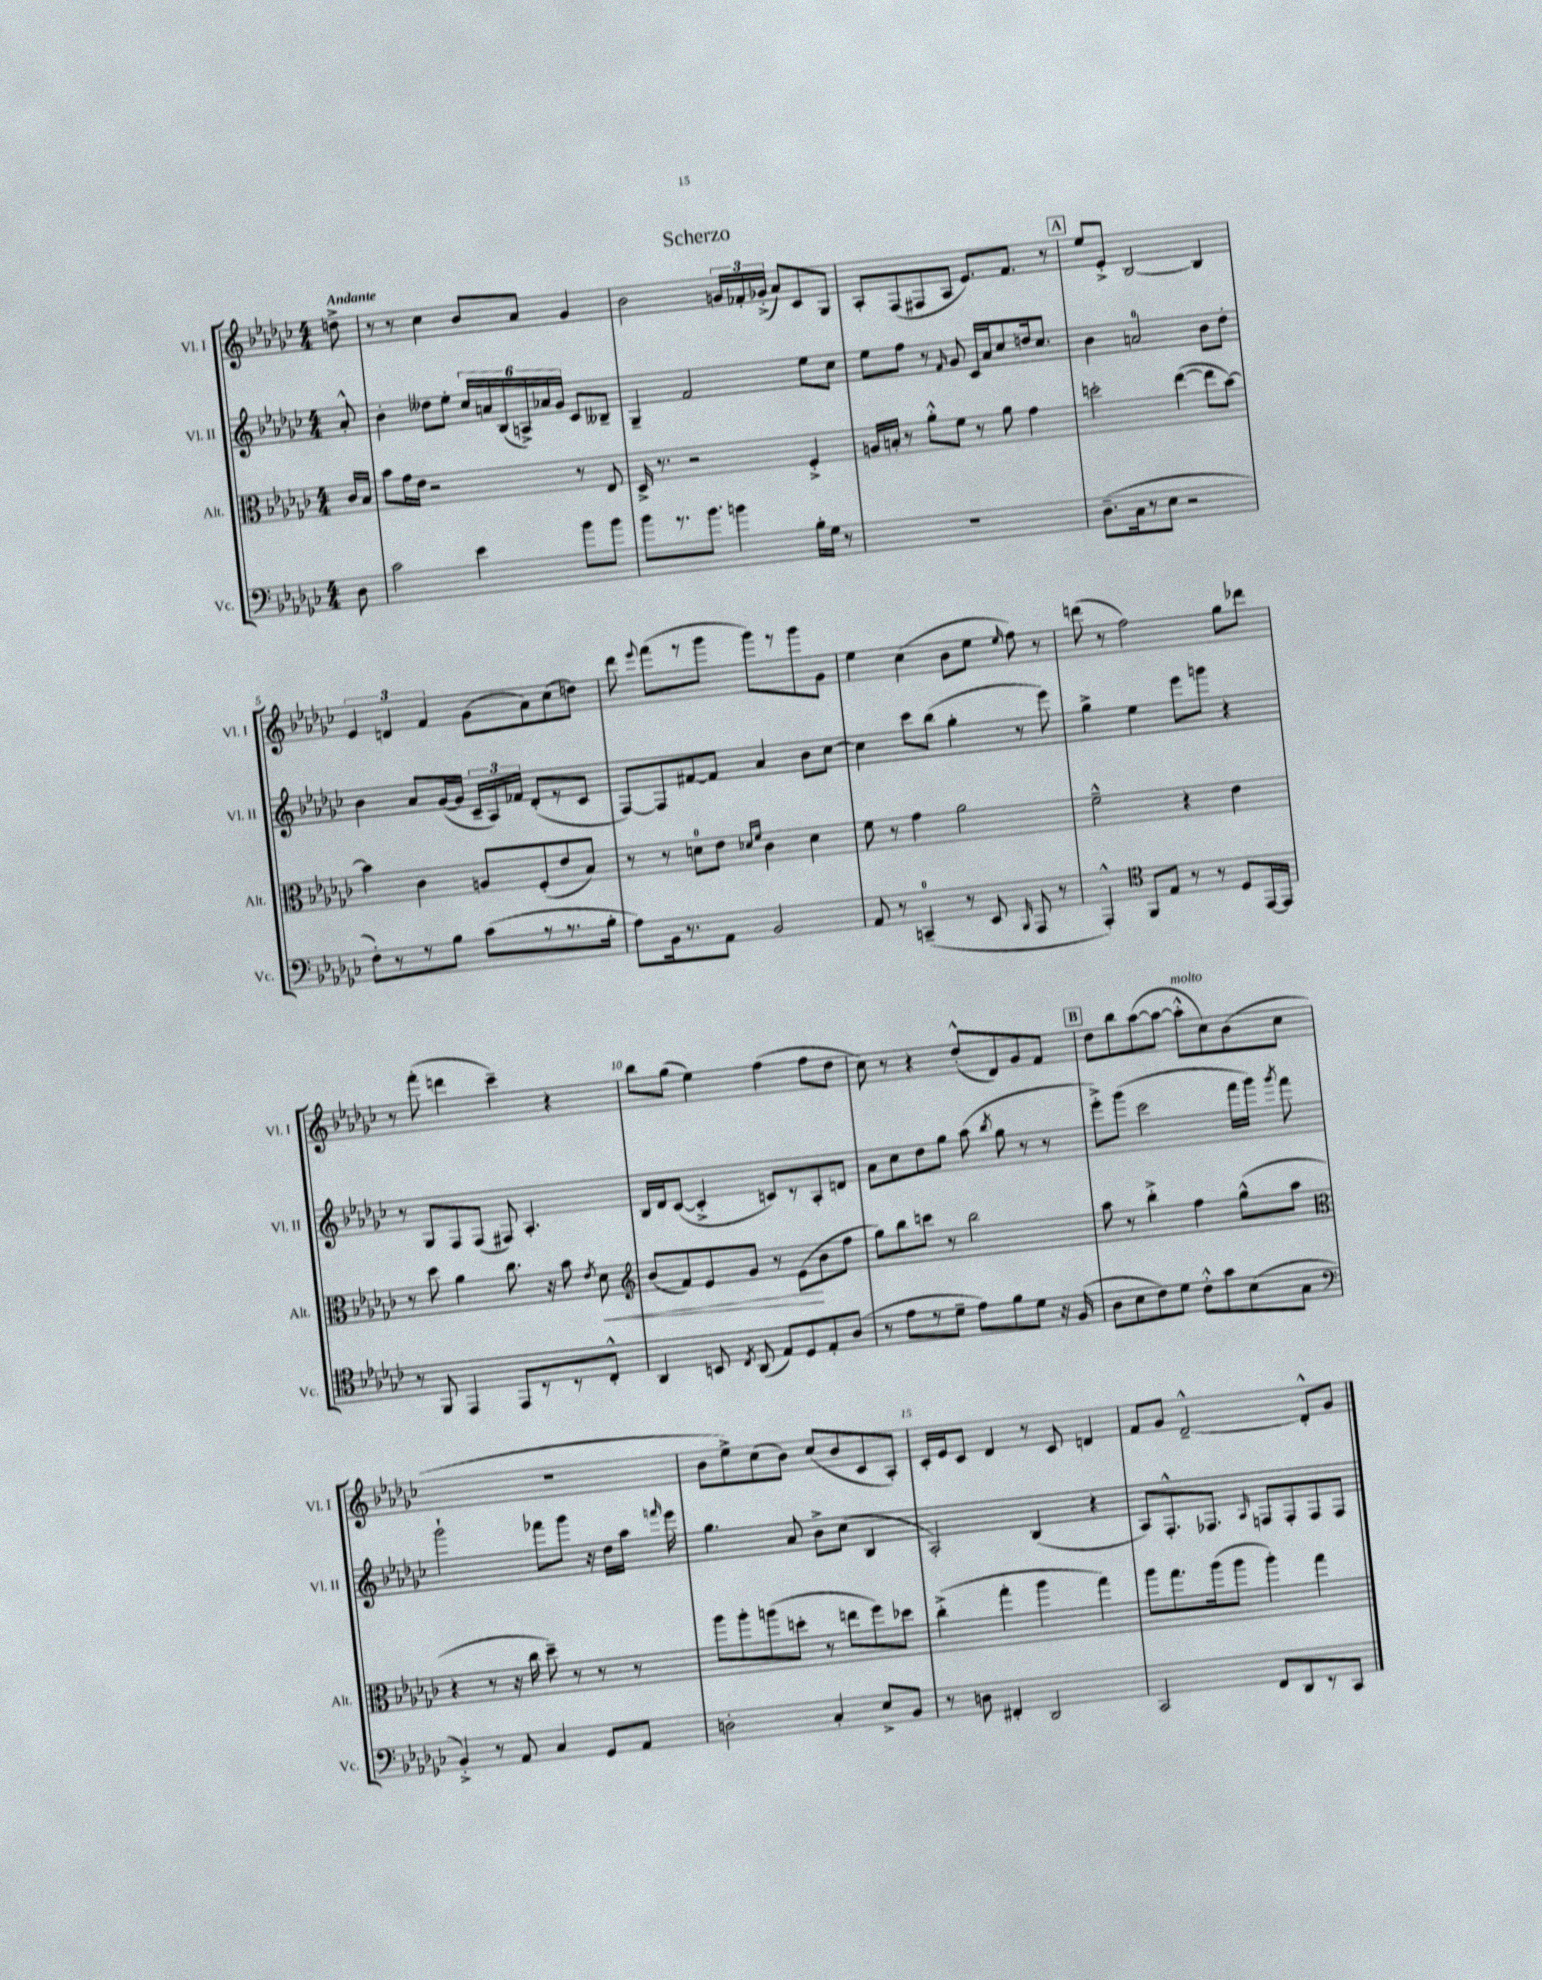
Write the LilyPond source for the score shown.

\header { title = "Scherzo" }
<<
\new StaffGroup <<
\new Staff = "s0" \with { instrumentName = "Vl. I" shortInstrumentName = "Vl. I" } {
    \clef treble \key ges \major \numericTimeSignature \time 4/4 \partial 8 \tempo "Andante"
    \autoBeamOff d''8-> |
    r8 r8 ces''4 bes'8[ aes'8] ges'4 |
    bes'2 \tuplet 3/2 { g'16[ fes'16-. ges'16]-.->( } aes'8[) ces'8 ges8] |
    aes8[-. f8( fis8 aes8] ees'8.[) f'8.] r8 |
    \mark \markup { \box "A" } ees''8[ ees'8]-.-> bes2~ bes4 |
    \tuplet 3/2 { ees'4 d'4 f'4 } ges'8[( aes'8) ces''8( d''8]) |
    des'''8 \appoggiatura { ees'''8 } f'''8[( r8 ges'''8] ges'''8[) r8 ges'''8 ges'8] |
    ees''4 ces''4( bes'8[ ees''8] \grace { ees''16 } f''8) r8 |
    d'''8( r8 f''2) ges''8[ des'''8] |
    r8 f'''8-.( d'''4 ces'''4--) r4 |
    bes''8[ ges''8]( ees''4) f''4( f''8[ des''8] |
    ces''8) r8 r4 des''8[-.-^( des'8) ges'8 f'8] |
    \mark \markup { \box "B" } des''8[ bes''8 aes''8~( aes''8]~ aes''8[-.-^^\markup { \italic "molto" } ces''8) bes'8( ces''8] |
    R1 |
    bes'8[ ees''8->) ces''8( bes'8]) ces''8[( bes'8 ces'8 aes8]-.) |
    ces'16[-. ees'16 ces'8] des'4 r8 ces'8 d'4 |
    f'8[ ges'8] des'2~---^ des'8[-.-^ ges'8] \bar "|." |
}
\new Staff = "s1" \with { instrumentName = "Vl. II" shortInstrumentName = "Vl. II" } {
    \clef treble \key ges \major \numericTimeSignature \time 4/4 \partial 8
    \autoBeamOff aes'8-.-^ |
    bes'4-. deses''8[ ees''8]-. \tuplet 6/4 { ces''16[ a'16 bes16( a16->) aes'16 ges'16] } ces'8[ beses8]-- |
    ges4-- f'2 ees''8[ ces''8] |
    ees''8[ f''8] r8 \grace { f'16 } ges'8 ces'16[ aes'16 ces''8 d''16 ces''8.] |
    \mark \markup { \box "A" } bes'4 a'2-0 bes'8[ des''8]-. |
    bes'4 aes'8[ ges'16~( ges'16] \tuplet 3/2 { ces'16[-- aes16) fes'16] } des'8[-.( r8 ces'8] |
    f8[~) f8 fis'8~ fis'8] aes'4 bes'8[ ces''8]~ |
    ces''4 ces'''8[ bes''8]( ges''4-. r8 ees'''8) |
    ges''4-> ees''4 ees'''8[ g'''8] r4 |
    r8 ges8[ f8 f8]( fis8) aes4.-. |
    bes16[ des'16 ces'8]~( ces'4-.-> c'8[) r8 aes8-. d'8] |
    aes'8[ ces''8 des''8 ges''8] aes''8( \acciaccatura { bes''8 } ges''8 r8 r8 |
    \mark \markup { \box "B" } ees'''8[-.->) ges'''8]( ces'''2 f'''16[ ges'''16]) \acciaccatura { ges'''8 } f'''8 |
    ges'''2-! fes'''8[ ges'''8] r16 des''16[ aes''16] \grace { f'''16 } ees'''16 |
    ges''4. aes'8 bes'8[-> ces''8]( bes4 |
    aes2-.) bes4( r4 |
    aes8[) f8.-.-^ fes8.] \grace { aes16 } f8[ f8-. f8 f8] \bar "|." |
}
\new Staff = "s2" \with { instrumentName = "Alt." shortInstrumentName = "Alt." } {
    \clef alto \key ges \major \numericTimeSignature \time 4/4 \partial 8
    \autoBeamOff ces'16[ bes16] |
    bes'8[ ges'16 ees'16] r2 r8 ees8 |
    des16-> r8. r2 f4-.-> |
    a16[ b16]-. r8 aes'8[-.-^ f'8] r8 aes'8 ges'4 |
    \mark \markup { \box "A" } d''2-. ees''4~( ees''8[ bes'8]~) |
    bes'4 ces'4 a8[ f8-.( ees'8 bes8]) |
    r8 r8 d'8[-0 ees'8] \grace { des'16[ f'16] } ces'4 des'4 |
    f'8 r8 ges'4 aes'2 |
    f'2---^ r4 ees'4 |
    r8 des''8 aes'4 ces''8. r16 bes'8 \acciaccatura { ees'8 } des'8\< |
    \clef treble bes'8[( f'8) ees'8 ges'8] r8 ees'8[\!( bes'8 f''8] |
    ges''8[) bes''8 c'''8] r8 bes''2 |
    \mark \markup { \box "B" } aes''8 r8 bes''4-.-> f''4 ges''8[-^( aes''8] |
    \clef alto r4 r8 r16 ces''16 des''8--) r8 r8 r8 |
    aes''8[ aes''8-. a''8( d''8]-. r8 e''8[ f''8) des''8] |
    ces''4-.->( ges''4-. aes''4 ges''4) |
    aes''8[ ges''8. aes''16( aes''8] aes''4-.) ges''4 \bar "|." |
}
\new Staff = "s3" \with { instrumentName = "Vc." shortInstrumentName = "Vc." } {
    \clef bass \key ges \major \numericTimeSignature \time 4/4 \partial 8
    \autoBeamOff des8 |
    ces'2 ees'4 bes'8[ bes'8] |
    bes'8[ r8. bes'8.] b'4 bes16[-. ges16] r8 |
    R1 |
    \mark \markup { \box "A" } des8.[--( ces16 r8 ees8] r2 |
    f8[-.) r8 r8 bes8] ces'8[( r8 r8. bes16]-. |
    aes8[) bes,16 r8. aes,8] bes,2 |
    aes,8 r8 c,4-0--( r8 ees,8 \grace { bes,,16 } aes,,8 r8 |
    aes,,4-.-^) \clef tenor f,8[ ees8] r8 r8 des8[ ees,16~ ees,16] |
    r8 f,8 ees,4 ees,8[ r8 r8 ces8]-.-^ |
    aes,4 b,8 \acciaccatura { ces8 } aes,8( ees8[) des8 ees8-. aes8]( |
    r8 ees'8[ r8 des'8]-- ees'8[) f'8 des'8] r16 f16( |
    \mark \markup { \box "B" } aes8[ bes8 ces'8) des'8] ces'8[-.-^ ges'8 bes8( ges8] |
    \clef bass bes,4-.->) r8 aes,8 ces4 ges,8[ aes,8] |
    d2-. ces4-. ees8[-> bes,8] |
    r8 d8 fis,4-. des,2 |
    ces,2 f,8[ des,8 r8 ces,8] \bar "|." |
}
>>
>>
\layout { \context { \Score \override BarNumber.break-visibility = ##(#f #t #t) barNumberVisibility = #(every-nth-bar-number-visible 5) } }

****************

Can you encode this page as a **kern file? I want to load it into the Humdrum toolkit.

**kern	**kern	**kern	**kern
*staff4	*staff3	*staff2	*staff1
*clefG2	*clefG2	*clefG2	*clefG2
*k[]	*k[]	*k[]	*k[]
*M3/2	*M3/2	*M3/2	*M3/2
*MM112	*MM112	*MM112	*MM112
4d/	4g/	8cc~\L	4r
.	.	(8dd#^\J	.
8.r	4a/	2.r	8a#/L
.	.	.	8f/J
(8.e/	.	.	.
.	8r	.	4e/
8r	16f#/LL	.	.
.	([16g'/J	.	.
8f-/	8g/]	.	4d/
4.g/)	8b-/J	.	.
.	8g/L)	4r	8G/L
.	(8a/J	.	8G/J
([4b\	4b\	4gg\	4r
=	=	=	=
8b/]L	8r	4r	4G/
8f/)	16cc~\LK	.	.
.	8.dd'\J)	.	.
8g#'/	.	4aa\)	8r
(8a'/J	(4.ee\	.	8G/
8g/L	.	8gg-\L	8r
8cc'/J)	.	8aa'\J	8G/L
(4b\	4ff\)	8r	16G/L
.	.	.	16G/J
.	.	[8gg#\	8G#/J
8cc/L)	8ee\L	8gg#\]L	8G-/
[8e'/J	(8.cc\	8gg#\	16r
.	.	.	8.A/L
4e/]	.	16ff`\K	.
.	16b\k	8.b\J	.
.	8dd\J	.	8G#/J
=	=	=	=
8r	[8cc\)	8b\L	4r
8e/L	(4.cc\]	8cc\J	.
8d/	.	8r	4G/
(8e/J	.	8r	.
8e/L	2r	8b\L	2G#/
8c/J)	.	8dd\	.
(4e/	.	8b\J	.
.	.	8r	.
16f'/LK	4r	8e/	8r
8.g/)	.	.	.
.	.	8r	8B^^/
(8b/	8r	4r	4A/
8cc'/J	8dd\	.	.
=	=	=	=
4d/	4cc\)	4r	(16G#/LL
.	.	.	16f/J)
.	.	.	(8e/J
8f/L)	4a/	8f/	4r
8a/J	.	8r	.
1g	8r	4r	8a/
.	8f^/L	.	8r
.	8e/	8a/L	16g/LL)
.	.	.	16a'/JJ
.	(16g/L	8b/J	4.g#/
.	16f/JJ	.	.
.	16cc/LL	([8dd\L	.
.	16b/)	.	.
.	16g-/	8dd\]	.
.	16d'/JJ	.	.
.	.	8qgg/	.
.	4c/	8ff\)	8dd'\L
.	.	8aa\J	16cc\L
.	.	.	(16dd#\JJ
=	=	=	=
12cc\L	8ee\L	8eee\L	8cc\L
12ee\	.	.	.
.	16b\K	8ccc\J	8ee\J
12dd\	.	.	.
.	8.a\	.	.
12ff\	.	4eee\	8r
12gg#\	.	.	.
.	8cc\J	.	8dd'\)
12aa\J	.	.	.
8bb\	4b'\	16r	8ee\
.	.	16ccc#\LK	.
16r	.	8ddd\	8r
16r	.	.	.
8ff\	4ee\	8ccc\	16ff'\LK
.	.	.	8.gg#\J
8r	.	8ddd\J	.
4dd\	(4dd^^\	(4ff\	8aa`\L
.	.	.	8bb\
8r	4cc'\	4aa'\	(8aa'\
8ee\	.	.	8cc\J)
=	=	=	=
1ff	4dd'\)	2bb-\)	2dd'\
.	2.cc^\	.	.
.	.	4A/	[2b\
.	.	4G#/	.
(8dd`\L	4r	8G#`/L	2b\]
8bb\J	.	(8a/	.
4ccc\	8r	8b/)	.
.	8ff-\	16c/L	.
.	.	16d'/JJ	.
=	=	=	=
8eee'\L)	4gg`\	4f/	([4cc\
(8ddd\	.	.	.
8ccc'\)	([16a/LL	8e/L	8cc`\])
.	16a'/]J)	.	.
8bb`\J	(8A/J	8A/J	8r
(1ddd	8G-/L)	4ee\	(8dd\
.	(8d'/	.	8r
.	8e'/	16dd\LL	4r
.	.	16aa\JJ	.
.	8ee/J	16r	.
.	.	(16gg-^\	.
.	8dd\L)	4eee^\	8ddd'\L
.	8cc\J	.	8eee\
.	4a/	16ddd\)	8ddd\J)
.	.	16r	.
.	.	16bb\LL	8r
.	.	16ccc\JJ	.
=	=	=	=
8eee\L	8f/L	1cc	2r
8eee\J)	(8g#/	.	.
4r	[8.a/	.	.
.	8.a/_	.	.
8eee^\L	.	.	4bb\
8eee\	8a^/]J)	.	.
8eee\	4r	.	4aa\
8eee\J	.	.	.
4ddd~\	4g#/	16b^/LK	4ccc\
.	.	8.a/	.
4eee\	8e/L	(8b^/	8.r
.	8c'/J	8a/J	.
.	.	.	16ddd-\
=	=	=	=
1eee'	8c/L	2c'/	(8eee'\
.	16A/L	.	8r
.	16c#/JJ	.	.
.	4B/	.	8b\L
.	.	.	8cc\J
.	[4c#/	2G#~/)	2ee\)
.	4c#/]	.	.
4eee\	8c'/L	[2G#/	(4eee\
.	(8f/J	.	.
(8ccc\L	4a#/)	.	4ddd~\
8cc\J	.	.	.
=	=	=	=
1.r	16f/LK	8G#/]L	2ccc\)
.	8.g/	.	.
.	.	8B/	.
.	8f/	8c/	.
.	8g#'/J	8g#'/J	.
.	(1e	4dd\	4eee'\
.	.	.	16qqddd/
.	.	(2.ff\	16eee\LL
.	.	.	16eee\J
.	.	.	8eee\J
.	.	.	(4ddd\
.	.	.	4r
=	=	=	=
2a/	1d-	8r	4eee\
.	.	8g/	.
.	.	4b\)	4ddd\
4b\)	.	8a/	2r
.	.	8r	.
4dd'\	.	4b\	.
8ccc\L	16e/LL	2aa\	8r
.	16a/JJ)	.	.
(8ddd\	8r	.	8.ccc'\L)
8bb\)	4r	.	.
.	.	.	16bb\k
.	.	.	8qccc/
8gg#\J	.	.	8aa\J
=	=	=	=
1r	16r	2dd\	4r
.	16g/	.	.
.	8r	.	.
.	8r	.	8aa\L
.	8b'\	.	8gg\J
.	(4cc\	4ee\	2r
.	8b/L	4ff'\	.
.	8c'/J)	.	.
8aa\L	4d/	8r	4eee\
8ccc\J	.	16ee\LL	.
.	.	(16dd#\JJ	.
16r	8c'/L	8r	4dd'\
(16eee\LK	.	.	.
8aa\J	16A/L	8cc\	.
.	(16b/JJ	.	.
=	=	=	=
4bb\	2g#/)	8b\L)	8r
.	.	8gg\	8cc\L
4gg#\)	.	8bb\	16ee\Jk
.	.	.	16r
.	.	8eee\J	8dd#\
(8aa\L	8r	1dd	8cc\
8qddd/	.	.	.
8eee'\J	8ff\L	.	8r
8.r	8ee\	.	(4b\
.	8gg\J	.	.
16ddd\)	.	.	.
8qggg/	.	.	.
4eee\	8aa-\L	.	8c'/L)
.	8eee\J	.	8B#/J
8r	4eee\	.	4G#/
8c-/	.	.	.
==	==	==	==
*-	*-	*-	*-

****************

Objective: How many lines in the records contain the string "numericTimeSignature"? Reply with the number alone.

Solution to this exercise: 4